A block of data
----------------
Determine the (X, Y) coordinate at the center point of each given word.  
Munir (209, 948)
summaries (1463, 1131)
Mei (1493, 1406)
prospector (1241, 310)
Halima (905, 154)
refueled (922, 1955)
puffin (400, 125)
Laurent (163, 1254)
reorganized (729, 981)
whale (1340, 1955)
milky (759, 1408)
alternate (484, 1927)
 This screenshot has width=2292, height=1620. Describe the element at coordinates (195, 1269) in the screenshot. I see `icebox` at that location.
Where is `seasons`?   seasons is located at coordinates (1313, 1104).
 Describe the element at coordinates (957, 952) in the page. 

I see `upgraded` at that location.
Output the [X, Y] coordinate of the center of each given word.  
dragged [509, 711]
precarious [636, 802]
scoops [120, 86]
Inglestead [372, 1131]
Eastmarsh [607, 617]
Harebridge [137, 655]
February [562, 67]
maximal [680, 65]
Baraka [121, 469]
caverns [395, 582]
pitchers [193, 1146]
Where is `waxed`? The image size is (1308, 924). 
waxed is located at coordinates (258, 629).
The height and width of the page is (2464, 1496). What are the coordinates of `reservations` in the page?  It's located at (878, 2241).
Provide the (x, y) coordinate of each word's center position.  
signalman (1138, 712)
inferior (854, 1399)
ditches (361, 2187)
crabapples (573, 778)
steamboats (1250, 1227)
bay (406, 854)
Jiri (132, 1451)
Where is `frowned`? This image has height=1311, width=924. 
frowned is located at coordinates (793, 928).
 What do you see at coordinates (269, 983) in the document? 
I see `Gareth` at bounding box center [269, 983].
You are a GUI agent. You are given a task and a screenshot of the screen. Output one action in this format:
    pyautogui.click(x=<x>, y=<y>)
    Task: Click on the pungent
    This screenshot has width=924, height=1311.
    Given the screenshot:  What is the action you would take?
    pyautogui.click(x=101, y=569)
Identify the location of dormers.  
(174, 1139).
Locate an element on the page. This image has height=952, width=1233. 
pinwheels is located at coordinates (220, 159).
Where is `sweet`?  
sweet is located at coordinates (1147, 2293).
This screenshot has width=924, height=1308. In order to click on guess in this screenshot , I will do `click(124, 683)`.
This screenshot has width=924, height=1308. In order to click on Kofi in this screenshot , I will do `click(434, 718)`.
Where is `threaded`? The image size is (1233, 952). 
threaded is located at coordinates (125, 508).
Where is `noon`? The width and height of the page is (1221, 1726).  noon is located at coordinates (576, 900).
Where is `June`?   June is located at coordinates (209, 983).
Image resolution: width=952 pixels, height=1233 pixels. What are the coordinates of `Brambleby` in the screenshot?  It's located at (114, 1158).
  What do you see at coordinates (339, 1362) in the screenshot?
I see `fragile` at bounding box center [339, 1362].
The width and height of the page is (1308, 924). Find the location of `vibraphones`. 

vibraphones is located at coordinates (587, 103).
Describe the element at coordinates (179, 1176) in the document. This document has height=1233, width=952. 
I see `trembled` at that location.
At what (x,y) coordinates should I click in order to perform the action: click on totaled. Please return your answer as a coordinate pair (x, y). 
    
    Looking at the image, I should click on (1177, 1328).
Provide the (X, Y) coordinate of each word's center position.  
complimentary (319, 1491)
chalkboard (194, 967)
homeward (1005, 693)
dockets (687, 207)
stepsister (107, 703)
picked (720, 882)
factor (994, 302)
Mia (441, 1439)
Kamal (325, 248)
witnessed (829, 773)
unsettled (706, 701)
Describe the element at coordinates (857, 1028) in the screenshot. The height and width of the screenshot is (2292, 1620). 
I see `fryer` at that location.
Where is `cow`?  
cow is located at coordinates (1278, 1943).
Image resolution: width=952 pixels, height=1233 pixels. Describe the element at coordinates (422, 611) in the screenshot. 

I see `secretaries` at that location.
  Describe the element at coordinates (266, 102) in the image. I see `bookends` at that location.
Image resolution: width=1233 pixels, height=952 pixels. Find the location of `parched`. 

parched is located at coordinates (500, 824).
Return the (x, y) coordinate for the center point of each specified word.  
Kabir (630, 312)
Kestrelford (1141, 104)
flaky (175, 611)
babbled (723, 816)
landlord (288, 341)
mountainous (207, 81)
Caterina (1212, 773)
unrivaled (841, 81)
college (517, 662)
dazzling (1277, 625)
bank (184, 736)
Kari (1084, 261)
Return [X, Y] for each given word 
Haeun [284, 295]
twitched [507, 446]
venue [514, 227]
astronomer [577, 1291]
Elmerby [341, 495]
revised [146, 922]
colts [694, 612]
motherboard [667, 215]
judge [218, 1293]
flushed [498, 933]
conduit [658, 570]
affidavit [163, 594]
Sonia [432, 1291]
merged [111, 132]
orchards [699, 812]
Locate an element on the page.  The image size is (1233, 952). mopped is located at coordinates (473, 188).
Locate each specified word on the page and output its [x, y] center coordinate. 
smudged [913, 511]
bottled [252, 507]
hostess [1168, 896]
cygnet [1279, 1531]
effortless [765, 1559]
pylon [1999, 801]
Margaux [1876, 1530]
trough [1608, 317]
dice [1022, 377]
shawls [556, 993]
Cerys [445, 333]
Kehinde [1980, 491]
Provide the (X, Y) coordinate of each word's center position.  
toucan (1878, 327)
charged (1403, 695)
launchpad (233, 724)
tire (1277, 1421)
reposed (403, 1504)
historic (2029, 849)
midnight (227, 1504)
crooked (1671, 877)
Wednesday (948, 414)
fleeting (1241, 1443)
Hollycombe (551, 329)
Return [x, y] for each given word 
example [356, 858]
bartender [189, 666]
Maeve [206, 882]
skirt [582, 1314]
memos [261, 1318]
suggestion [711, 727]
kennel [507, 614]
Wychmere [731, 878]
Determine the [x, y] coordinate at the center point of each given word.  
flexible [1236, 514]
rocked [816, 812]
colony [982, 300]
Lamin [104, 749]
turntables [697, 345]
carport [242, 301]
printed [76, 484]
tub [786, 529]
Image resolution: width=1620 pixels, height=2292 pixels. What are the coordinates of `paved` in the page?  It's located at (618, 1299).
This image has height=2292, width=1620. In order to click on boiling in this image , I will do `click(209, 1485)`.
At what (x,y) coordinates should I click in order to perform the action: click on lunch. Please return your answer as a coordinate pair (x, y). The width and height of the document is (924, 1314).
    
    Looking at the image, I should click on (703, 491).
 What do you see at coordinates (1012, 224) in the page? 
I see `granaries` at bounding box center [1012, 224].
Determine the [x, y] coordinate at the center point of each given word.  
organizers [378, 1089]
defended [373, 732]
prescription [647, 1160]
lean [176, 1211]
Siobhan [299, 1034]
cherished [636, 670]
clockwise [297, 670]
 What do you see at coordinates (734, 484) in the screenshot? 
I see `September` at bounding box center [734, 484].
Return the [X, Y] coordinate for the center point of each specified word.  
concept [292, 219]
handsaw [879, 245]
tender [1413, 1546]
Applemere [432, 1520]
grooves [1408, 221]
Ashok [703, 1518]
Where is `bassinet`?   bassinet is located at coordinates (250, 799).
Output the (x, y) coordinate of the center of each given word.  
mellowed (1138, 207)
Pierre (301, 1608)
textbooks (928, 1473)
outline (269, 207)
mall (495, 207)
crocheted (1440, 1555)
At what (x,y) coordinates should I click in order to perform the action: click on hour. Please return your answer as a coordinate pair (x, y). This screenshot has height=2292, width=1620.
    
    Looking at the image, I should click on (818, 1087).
----------------
Task goal
Rewrite the listing above as a JSON list of strings, with one string for each line and no blank lines.

Exercise response
[
  "Determine the (X, Y) coordinate at the center point of each given word.  ",
  "Munir (209, 948)",
  "summaries (1463, 1131)",
  "Mei (1493, 1406)",
  "prospector (1241, 310)",
  "Halima (905, 154)",
  "refueled (922, 1955)",
  "puffin (400, 125)",
  "Laurent (163, 1254)",
  "reorganized (729, 981)",
  "whale (1340, 1955)",
  "milky (759, 1408)",
  "alternate (484, 1927)",
  " This screenshot has width=2292, height=1620. Describe the element at coordinates (195, 1269) in the screenshot. I see `icebox` at that location.",
  "Where is `seasons`?   seasons is located at coordinates (1313, 1104).",
  " Describe the element at coordinates (957, 952) in the page. ",
  "I see `upgraded` at that location.",
  "Output the [X, Y] coordinate of the center of each given word.  ",
  "dragged [509, 711]",
  "precarious [636, 802]",
  "scoops [120, 86]",
  "Inglestead [372, 1131]",
  "Eastmarsh [607, 617]",
  "Harebridge [137, 655]",
  "February [562, 67]",
  "maximal [680, 65]",
  "Baraka [121, 469]",
  "caverns [395, 582]",
  "pitchers [193, 1146]",
  "Where is `waxed`? The image size is (1308, 924). ",
  "waxed is located at coordinates (258, 629).",
  "The height and width of the page is (2464, 1496). What are the coordinates of `reservations` in the page?  It's located at (878, 2241).",
  "Provide the (x, y) coordinate of each word's center position.  ",
  "signalman (1138, 712)",
  "inferior (854, 1399)",
  "ditches (361, 2187)",
  "crabapples (573, 778)",
  "steamboats (1250, 1227)",
  "bay (406, 854)",
  "Jiri (132, 1451)",
  "Where is `frowned`? This image has height=1311, width=924. ",
  "frowned is located at coordinates (793, 928).",
  " What do you see at coordinates (269, 983) in the document? ",
  "I see `Gareth` at bounding box center [269, 983].",
  "You are a GUI agent. You are given a task and a screenshot of the screen. Output one action in this format:",
  "    pyautogui.click(x=<x>, y=<y>)",
  "    Task: Click on the pungent",
  "    This screenshot has width=924, height=1311.",
  "    Given the screenshot:  What is the action you would take?",
  "    pyautogui.click(x=101, y=569)",
  "Identify the location of dormers.  ",
  "(174, 1139).",
  "Locate an element on the page. This image has height=952, width=1233. ",
  "pinwheels is located at coordinates (220, 159).",
  "Where is `sweet`?  ",
  "sweet is located at coordinates (1147, 2293).",
  "This screenshot has width=924, height=1308. In order to click on guess in this screenshot , I will do `click(124, 683)`.",
  "This screenshot has width=924, height=1308. In order to click on Kofi in this screenshot , I will do `click(434, 718)`.",
  "Where is `threaded`? The image size is (1233, 952). ",
  "threaded is located at coordinates (125, 508).",
  "Where is `noon`? The width and height of the page is (1221, 1726).  noon is located at coordinates (576, 900).",
  "Where is `June`?   June is located at coordinates (209, 983).",
  "Image resolution: width=952 pixels, height=1233 pixels. What are the coordinates of `Brambleby` in the screenshot?  It's located at (114, 1158).",
  "  What do you see at coordinates (339, 1362) in the screenshot?",
  "I see `fragile` at bounding box center [339, 1362].",
  "The width and height of the page is (1308, 924). Find the location of `vibraphones`. ",
  "vibraphones is located at coordinates (587, 103).",
  "Describe the element at coordinates (179, 1176) in the document. This document has height=1233, width=952. ",
  "I see `trembled` at that location.",
  "At what (x,y) coordinates should I click in order to perform the action: click on totaled. Please return your answer as a coordinate pair (x, y). ",
  "    Looking at the image, I should click on (1177, 1328).",
  "Provide the (X, Y) coordinate of each word's center position.  ",
  "complimentary (319, 1491)",
  "chalkboard (194, 967)",
  "homeward (1005, 693)",
  "dockets (687, 207)",
  "stepsister (107, 703)",
  "picked (720, 882)",
  "factor (994, 302)",
  "Mia (441, 1439)",
  "Kamal (325, 248)",
  "witnessed (829, 773)",
  "unsettled (706, 701)",
  "Describe the element at coordinates (857, 1028) in the screenshot. The height and width of the screenshot is (2292, 1620). ",
  "I see `fryer` at that location.",
  "Where is `cow`?  ",
  "cow is located at coordinates (1278, 1943).",
  "Image resolution: width=952 pixels, height=1233 pixels. Describe the element at coordinates (422, 611) in the screenshot. ",
  "I see `secretaries` at that location.",
  "  Describe the element at coordinates (266, 102) in the image. I see `bookends` at that location.",
  "Image resolution: width=1233 pixels, height=952 pixels. Find the location of `parched`. ",
  "parched is located at coordinates (500, 824).",
  "Return the (x, y) coordinate for the center point of each specified word.  ",
  "Kabir (630, 312)",
  "Kestrelford (1141, 104)",
  "flaky (175, 611)",
  "babbled (723, 816)",
  "landlord (288, 341)",
  "mountainous (207, 81)",
  "Caterina (1212, 773)",
  "unrivaled (841, 81)",
  "college (517, 662)",
  "dazzling (1277, 625)",
  "bank (184, 736)",
  "Kari (1084, 261)",
  "Return [X, Y] for each given word ",
  "Haeun [284, 295]",
  "twitched [507, 446]",
  "venue [514, 227]",
  "astronomer [577, 1291]",
  "Elmerby [341, 495]",
  "revised [146, 922]",
  "colts [694, 612]",
  "motherboard [667, 215]",
  "judge [218, 1293]",
  "flushed [498, 933]",
  "conduit [658, 570]",
  "affidavit [163, 594]",
  "Sonia [432, 1291]",
  "merged [111, 132]",
  "orchards [699, 812]",
  "Locate an element on the page.  The image size is (1233, 952). mopped is located at coordinates (473, 188).",
  "Locate each specified word on the page and output its [x, y] center coordinate. ",
  "smudged [913, 511]",
  "bottled [252, 507]",
  "hostess [1168, 896]",
  "cygnet [1279, 1531]",
  "effortless [765, 1559]",
  "pylon [1999, 801]",
  "Margaux [1876, 1530]",
  "trough [1608, 317]",
  "dice [1022, 377]",
  "shawls [556, 993]",
  "Cerys [445, 333]",
  "Kehinde [1980, 491]",
  "Provide the (X, Y) coordinate of each word's center position.  ",
  "toucan (1878, 327)",
  "charged (1403, 695)",
  "launchpad (233, 724)",
  "tire (1277, 1421)",
  "reposed (403, 1504)",
  "historic (2029, 849)",
  "midnight (227, 1504)",
  "crooked (1671, 877)",
  "Wednesday (948, 414)",
  "fleeting (1241, 1443)",
  "Hollycombe (551, 329)",
  "Return [x, y] for each given word ",
  "example [356, 858]",
  "bartender [189, 666]",
  "Maeve [206, 882]",
  "skirt [582, 1314]",
  "memos [261, 1318]",
  "suggestion [711, 727]",
  "kennel [507, 614]",
  "Wychmere [731, 878]",
  "Determine the [x, y] coordinate at the center point of each given word.  ",
  "flexible [1236, 514]",
  "rocked [816, 812]",
  "colony [982, 300]",
  "Lamin [104, 749]",
  "turntables [697, 345]",
  "carport [242, 301]",
  "printed [76, 484]",
  "tub [786, 529]",
  "Image resolution: width=1620 pixels, height=2292 pixels. What are the coordinates of `paved` in the page?  It's located at (618, 1299).",
  "This image has height=2292, width=1620. In order to click on boiling in this image , I will do `click(209, 1485)`.",
  "At what (x,y) coordinates should I click in order to perform the action: click on lunch. Please return your answer as a coordinate pair (x, y). The width and height of the document is (924, 1314).",
  "    Looking at the image, I should click on (703, 491).",
  " What do you see at coordinates (1012, 224) in the page? ",
  "I see `granaries` at bounding box center [1012, 224].",
  "Determine the [x, y] coordinate at the center point of each given word.  ",
  "organizers [378, 1089]",
  "defended [373, 732]",
  "prescription [647, 1160]",
  "lean [176, 1211]",
  "Siobhan [299, 1034]",
  "cherished [636, 670]",
  "clockwise [297, 670]",
  " What do you see at coordinates (734, 484) in the screenshot? ",
  "I see `September` at bounding box center [734, 484].",
  "Return the [X, Y] coordinate for the center point of each specified word.  ",
  "concept [292, 219]",
  "handsaw [879, 245]",
  "tender [1413, 1546]",
  "Applemere [432, 1520]",
  "grooves [1408, 221]",
  "Ashok [703, 1518]",
  "Where is `bassinet`?   bassinet is located at coordinates (250, 799).",
  "Output the (x, y) coordinate of the center of each given word.  ",
  "mellowed (1138, 207)",
  "Pierre (301, 1608)",
  "textbooks (928, 1473)",
  "outline (269, 207)",
  "mall (495, 207)",
  "crocheted (1440, 1555)",
  "At what (x,y) coordinates should I click in order to perform the action: click on hour. Please return your answer as a coordinate pair (x, y). This screenshot has height=2292, width=1620.",
  "    Looking at the image, I should click on (818, 1087)."
]